- To do
Return each line of the records holding the string "gorra".
__________________________________________________
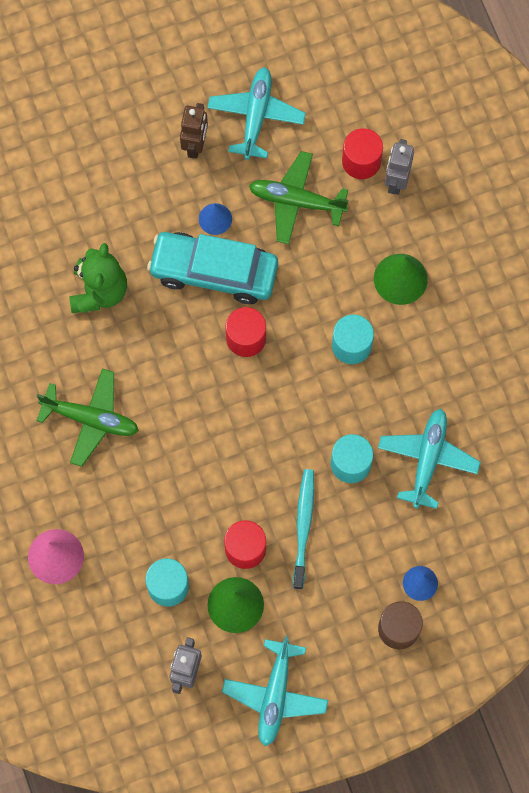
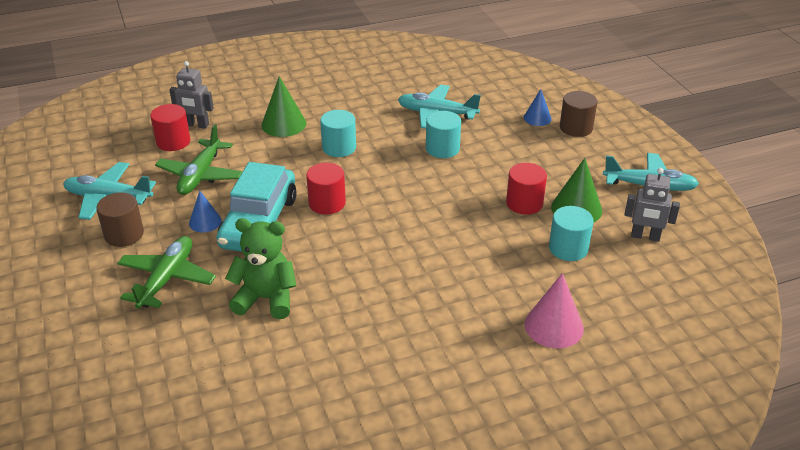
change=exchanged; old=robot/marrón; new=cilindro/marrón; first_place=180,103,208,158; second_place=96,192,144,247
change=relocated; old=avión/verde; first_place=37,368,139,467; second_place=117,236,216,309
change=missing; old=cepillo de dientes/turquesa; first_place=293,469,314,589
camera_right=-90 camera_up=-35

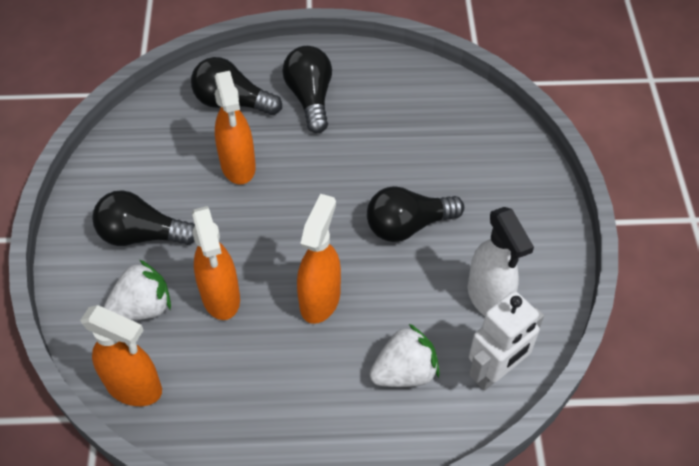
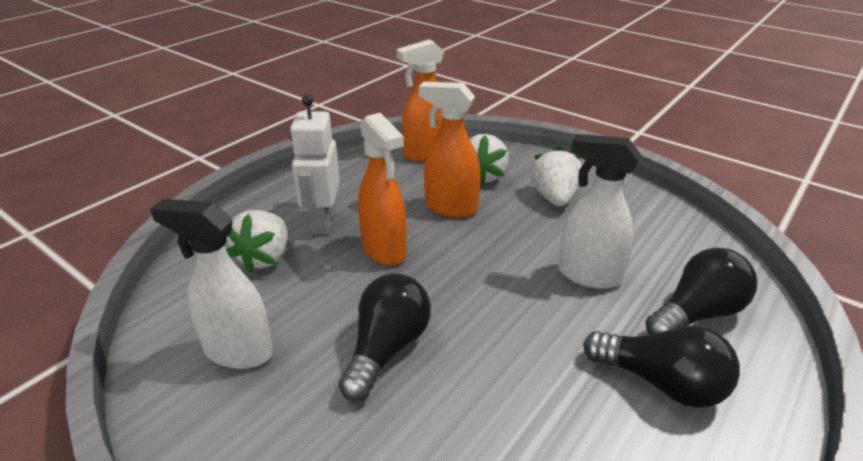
change=relocated; old=robot/blanco; first_place=469,291,544,391; second_place=290,95,340,234
change=exchanged; old=bombilla/negro; new=fresa/blanco; first_place=92,190,195,246; second_place=531,146,582,206
change=colour; old=pulverizador/naranja; new=pulverizador/blanco; first_place=214,71,256,185; second_place=559,134,641,289
camera_right=130 camera_up=-20

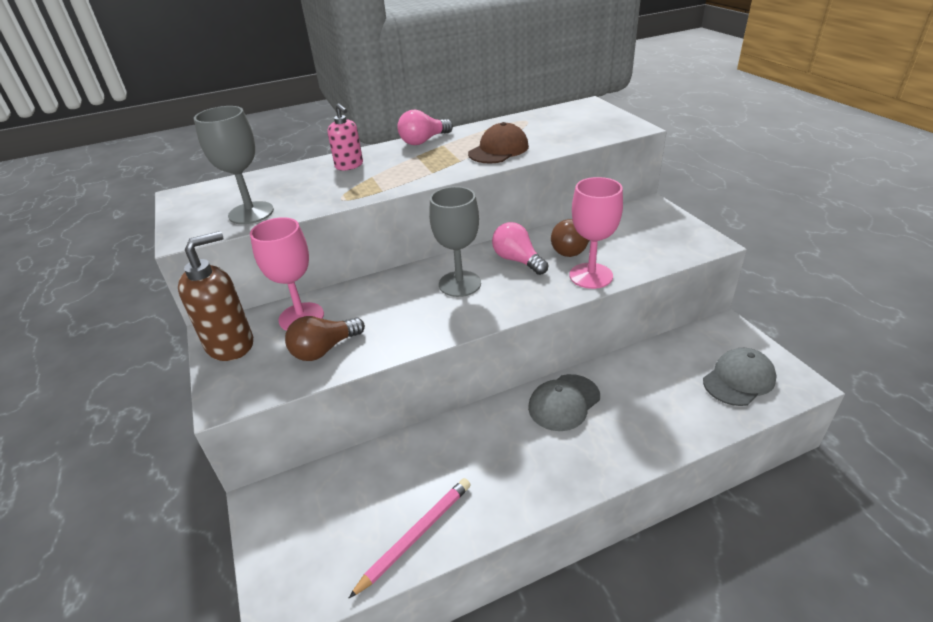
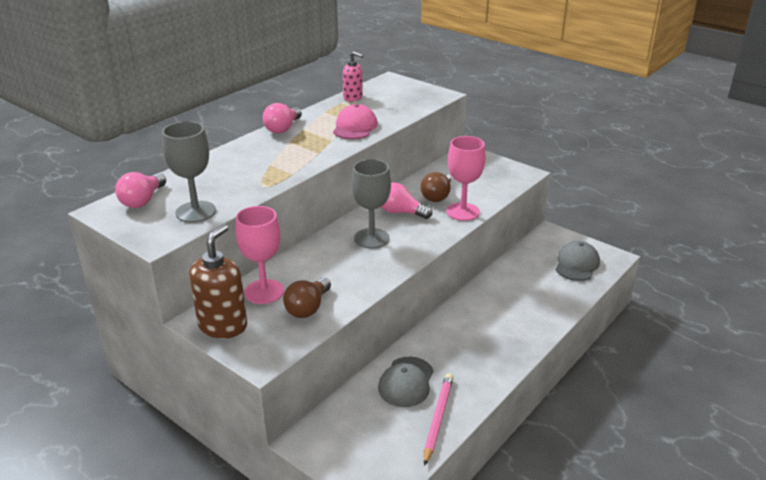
change=appeared; new=bombilla/rosa; second_place=115,172,166,208
change=colour; old=gorra/marrón; new=gorra/rosa; first_place=468,122,529,164; second_place=333,104,378,139
change=relocated; old=dispensador de jabón/rosa; first_place=328,103,363,170; second_place=343,51,364,102
change=relocated; old=gorra/gris; first_place=528,374,600,431; second_place=378,357,434,407
camera_right=-30 camera_up=-5

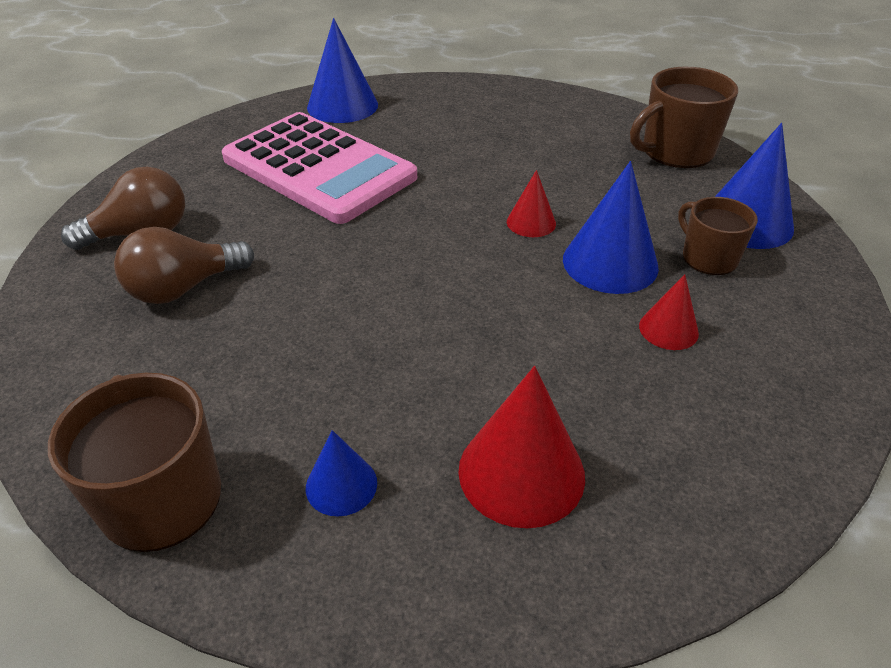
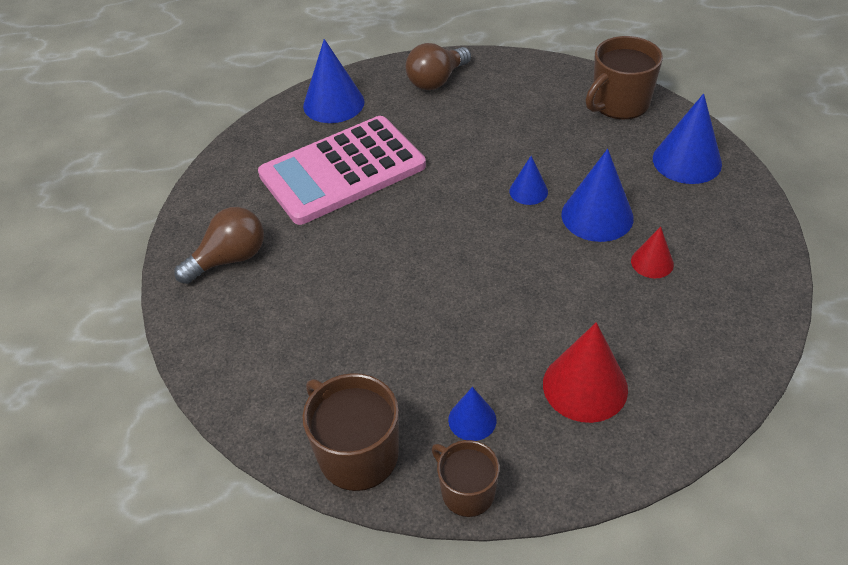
change=spun; old=calculadora/rosa; first_place=222,112,417,224; second_place=258,116,426,225; degrees=120
change=relocated; old=bombilla/marrón; first_place=114,227,254,304; second_place=405,43,471,90
change=relocated; old=taza/marrón; first_place=678,197,758,275; second_place=432,440,499,517
change=colour; old=cono/rojo; new=cono/azul; first_place=507,170,556,237; second_place=509,156,548,205
camera_right=-10 camera_up=5

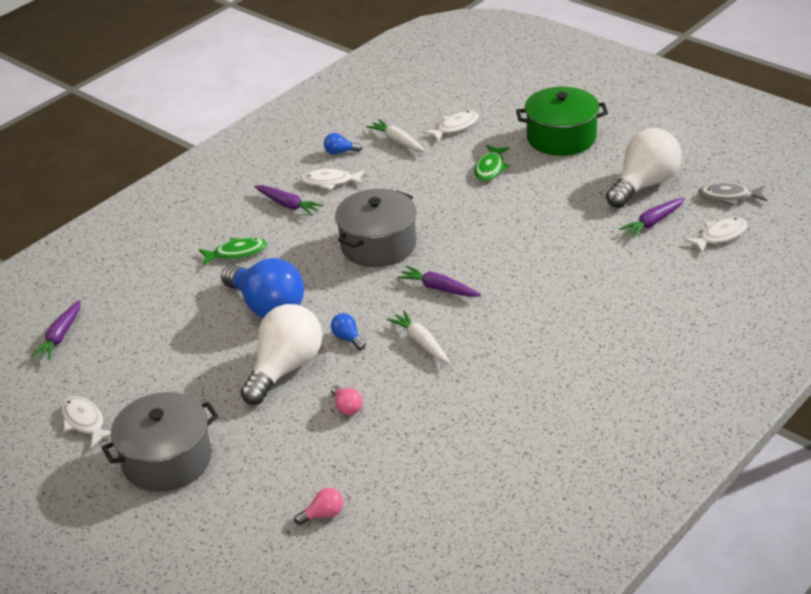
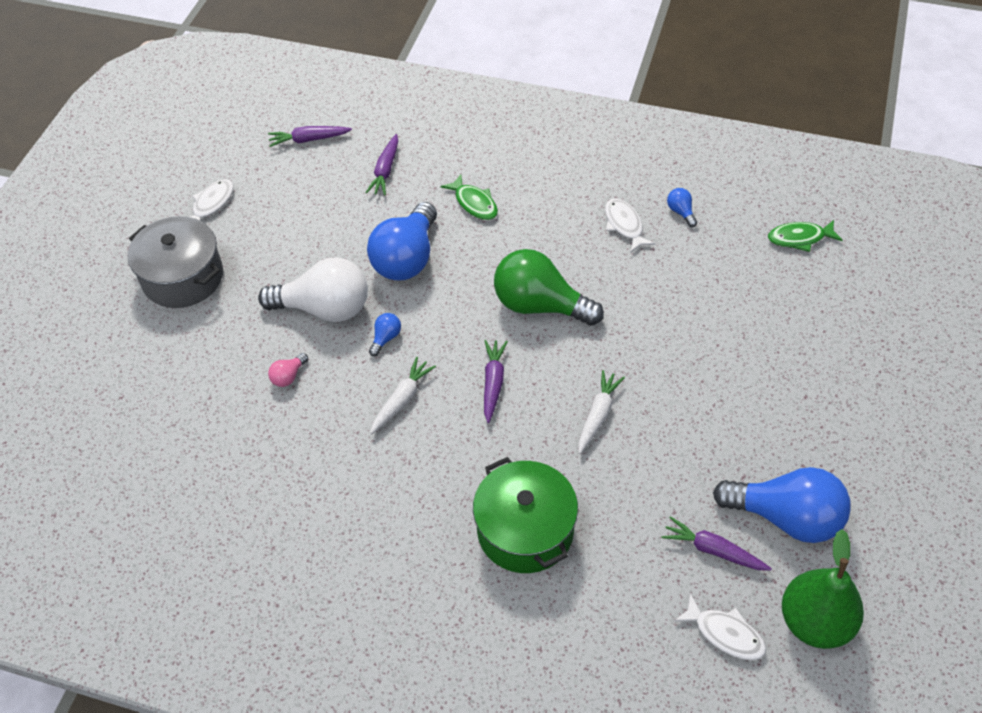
change=relocated; old=zanahoria/morado; first_place=254,185,324,216; second_place=365,134,398,196
change=relocated; old=olla/verde; first_place=516,87,608,156; second_place=473,457,578,573
change=exchanged; old=olla/gris; new=bombilla/verde; first_place=335,189,417,267; second_place=494,249,604,326
change=relocated; old=zanahoria/blanco; first_place=366,119,426,152; second_place=578,370,625,454
change=colour; old=bombilla/blanco; new=bombilla/azul; first_place=606,128,681,208; second_place=713,467,851,543
change=relocated; old=pez/verde; first_place=474,145,510,181; second_place=768,220,843,252
change=exchanged; old=pez/gris; new=pera/verde; first_place=698,183,767,206; second_place=782,529,864,649
change=missing; old=bombilla/rosa; first_place=294,488,343,525
change=missing; old=pez/blanco; first_place=423,111,479,141
camera_right=65 camera_up=15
__________________________________________________
- Completed exercise
change=colour; old=gorra/marrón; new=gorra/rosa; first_place=468,122,529,164; second_place=333,104,378,139
change=relocated; old=gorra/gris; first_place=528,374,600,431; second_place=378,357,434,407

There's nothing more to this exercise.